What is needed — Copy out, in full, each line of the entries below that contains the string "with".

Material shown —
........

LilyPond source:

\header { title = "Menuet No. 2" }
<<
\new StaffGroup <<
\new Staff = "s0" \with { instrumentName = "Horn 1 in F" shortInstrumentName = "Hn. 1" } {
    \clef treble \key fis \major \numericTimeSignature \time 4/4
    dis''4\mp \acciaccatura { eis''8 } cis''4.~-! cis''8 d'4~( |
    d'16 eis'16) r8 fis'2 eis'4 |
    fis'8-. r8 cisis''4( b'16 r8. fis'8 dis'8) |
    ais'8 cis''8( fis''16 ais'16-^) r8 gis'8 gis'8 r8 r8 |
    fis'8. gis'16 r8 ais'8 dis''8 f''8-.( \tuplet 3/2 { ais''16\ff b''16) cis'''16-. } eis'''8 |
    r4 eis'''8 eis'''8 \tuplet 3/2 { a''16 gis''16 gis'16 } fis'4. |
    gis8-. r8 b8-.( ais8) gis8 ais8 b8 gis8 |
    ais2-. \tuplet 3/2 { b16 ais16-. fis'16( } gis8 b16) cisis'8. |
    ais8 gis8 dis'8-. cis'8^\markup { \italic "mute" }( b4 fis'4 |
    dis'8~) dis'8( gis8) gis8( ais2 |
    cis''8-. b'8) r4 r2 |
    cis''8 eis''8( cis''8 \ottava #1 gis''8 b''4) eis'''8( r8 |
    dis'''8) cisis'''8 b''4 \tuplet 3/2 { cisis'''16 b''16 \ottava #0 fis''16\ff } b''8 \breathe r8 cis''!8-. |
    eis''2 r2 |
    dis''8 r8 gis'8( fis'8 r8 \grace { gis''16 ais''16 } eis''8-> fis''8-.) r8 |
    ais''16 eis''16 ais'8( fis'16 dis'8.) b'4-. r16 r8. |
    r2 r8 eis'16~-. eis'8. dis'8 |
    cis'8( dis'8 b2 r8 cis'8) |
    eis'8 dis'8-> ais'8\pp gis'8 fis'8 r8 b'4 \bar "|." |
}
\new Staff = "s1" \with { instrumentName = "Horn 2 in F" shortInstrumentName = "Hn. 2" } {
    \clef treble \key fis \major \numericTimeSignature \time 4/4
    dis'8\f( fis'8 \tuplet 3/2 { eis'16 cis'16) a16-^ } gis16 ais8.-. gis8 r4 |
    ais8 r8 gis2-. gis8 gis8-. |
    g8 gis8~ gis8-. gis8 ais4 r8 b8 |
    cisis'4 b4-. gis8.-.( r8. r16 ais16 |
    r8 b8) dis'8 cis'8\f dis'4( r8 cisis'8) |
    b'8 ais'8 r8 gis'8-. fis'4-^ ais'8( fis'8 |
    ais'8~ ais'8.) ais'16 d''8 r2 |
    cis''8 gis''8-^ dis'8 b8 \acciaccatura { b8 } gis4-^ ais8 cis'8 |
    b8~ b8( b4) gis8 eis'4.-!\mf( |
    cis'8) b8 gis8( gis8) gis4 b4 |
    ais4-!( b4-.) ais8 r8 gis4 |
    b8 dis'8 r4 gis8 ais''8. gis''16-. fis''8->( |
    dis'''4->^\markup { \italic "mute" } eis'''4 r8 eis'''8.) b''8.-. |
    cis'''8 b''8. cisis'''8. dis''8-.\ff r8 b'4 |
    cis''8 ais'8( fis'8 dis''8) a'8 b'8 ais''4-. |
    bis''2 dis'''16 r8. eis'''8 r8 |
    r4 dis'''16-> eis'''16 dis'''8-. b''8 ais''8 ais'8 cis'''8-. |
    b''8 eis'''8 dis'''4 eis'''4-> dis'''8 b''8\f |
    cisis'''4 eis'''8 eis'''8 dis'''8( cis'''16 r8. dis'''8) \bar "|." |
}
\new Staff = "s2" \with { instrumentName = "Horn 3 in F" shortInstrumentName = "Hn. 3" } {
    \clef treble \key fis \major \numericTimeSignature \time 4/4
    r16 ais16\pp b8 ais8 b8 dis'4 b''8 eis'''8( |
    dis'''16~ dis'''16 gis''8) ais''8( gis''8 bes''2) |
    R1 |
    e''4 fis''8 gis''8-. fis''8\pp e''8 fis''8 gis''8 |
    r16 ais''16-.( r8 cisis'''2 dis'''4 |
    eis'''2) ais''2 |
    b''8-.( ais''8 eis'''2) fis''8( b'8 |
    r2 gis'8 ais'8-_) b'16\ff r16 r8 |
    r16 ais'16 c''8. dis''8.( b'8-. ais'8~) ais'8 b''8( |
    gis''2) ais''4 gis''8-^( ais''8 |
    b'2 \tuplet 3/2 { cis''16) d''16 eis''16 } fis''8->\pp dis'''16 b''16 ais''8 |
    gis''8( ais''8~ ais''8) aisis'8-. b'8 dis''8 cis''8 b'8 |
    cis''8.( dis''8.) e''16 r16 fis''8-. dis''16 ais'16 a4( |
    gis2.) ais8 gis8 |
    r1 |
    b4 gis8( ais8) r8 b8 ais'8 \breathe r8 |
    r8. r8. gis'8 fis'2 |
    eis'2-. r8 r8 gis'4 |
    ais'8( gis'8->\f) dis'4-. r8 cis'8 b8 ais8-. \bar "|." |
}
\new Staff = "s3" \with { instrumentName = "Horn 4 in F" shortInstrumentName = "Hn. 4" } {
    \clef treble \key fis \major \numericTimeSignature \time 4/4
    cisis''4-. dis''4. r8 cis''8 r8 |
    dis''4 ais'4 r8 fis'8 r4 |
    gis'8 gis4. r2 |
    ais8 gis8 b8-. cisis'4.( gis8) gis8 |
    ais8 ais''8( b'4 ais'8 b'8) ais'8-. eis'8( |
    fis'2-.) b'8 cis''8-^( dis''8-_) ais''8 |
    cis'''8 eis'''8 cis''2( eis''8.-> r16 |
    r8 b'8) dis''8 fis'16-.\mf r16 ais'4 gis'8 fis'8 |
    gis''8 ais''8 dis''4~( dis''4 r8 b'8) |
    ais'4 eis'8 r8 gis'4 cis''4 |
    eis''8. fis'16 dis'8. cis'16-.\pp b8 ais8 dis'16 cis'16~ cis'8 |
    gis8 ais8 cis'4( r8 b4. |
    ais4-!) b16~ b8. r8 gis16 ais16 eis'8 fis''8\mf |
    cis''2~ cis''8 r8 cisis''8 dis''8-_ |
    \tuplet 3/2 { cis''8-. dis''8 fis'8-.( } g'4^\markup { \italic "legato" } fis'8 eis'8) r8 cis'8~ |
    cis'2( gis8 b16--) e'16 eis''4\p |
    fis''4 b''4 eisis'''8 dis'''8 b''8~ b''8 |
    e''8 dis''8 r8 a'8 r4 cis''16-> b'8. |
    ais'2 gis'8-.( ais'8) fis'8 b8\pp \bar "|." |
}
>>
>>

........

Solution —
\new Staff = "s0" \with { instrumentName = "Horn 1 in F" shortInstrumentName = "Hn. 1" } {
\new Staff = "s1" \with { instrumentName = "Horn 2 in F" shortInstrumentName = "Hn. 2" } {
\new Staff = "s2" \with { instrumentName = "Horn 3 in F" shortInstrumentName = "Hn. 3" } {
\new Staff = "s3" \with { instrumentName = "Horn 4 in F" shortInstrumentName = "Hn. 4" } {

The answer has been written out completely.